+++ Information given

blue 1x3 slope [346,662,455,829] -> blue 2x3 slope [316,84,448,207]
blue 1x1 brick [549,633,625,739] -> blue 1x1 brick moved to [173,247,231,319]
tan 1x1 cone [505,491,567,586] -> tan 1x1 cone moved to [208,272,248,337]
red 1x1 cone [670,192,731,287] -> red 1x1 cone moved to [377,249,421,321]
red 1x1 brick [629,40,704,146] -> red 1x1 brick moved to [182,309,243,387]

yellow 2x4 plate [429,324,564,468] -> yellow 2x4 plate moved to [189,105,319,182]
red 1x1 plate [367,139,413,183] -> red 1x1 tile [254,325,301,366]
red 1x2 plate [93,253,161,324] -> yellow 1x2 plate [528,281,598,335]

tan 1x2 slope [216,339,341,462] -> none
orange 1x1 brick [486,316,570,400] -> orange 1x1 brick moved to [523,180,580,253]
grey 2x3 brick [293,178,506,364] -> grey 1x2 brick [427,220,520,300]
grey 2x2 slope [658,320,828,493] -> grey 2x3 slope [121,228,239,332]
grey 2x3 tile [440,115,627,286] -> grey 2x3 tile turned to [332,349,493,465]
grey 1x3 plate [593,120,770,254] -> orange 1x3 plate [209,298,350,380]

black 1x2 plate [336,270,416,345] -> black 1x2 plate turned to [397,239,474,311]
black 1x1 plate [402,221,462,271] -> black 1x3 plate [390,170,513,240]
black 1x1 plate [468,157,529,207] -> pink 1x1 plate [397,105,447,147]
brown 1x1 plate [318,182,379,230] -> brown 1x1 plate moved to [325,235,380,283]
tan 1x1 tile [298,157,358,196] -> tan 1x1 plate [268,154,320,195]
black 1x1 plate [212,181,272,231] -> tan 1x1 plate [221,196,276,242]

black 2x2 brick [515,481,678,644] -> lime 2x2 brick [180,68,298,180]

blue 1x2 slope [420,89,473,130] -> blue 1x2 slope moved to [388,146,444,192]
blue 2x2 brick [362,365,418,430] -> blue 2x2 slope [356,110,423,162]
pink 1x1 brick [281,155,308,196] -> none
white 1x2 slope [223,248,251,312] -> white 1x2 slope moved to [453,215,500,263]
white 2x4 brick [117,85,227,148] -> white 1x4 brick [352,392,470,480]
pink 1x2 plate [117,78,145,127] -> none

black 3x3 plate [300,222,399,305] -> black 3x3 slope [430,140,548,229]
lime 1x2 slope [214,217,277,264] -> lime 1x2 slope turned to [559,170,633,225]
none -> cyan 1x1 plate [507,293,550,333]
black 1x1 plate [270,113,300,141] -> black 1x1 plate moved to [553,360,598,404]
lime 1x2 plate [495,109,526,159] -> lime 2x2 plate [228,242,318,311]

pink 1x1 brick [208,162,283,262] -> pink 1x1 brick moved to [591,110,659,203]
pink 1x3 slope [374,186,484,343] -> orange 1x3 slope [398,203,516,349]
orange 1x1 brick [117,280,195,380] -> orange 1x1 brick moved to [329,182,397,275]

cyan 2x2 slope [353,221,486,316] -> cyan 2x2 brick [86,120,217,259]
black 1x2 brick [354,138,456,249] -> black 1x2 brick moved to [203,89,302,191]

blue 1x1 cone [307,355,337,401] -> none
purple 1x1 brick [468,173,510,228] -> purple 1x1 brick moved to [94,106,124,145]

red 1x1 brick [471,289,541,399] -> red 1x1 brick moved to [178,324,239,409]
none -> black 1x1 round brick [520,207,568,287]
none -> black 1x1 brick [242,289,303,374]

++++++

Exercise instructions » Every line above needs to be repeated exactly as shown.

Answer for the task »
blue 1x3 slope [346,662,455,829] -> blue 2x3 slope [316,84,448,207]
blue 1x1 brick [549,633,625,739] -> blue 1x1 brick moved to [173,247,231,319]
tan 1x1 cone [505,491,567,586] -> tan 1x1 cone moved to [208,272,248,337]
red 1x1 cone [670,192,731,287] -> red 1x1 cone moved to [377,249,421,321]
red 1x1 brick [629,40,704,146] -> red 1x1 brick moved to [182,309,243,387]

yellow 2x4 plate [429,324,564,468] -> yellow 2x4 plate moved to [189,105,319,182]
red 1x1 plate [367,139,413,183] -> red 1x1 tile [254,325,301,366]
red 1x2 plate [93,253,161,324] -> yellow 1x2 plate [528,281,598,335]

tan 1x2 slope [216,339,341,462] -> none
orange 1x1 brick [486,316,570,400] -> orange 1x1 brick moved to [523,180,580,253]
grey 2x3 brick [293,178,506,364] -> grey 1x2 brick [427,220,520,300]
grey 2x2 slope [658,320,828,493] -> grey 2x3 slope [121,228,239,332]
grey 2x3 tile [440,115,627,286] -> grey 2x3 tile turned to [332,349,493,465]
grey 1x3 plate [593,120,770,254] -> orange 1x3 plate [209,298,350,380]

black 1x2 plate [336,270,416,345] -> black 1x2 plate turned to [397,239,474,311]
black 1x1 plate [402,221,462,271] -> black 1x3 plate [390,170,513,240]
black 1x1 plate [468,157,529,207] -> pink 1x1 plate [397,105,447,147]
brown 1x1 plate [318,182,379,230] -> brown 1x1 plate moved to [325,235,380,283]
tan 1x1 tile [298,157,358,196] -> tan 1x1 plate [268,154,320,195]
black 1x1 plate [212,181,272,231] -> tan 1x1 plate [221,196,276,242]

black 2x2 brick [515,481,678,644] -> lime 2x2 brick [180,68,298,180]

blue 1x2 slope [420,89,473,130] -> blue 1x2 slope moved to [388,146,444,192]
blue 2x2 brick [362,365,418,430] -> blue 2x2 slope [356,110,423,162]
pink 1x1 brick [281,155,308,196] -> none
white 1x2 slope [223,248,251,312] -> white 1x2 slope moved to [453,215,500,263]
white 2x4 brick [117,85,227,148] -> white 1x4 brick [352,392,470,480]
pink 1x2 plate [117,78,145,127] -> none

black 3x3 plate [300,222,399,305] -> black 3x3 slope [430,140,548,229]
lime 1x2 slope [214,217,277,264] -> lime 1x2 slope turned to [559,170,633,225]
none -> cyan 1x1 plate [507,293,550,333]
black 1x1 plate [270,113,300,141] -> black 1x1 plate moved to [553,360,598,404]
lime 1x2 plate [495,109,526,159] -> lime 2x2 plate [228,242,318,311]

pink 1x1 brick [208,162,283,262] -> pink 1x1 brick moved to [591,110,659,203]
pink 1x3 slope [374,186,484,343] -> orange 1x3 slope [398,203,516,349]
orange 1x1 brick [117,280,195,380] -> orange 1x1 brick moved to [329,182,397,275]

cyan 2x2 slope [353,221,486,316] -> cyan 2x2 brick [86,120,217,259]
black 1x2 brick [354,138,456,249] -> black 1x2 brick moved to [203,89,302,191]

blue 1x1 cone [307,355,337,401] -> none
purple 1x1 brick [468,173,510,228] -> purple 1x1 brick moved to [94,106,124,145]

red 1x1 brick [471,289,541,399] -> red 1x1 brick moved to [178,324,239,409]
none -> black 1x1 round brick [520,207,568,287]
none -> black 1x1 brick [242,289,303,374]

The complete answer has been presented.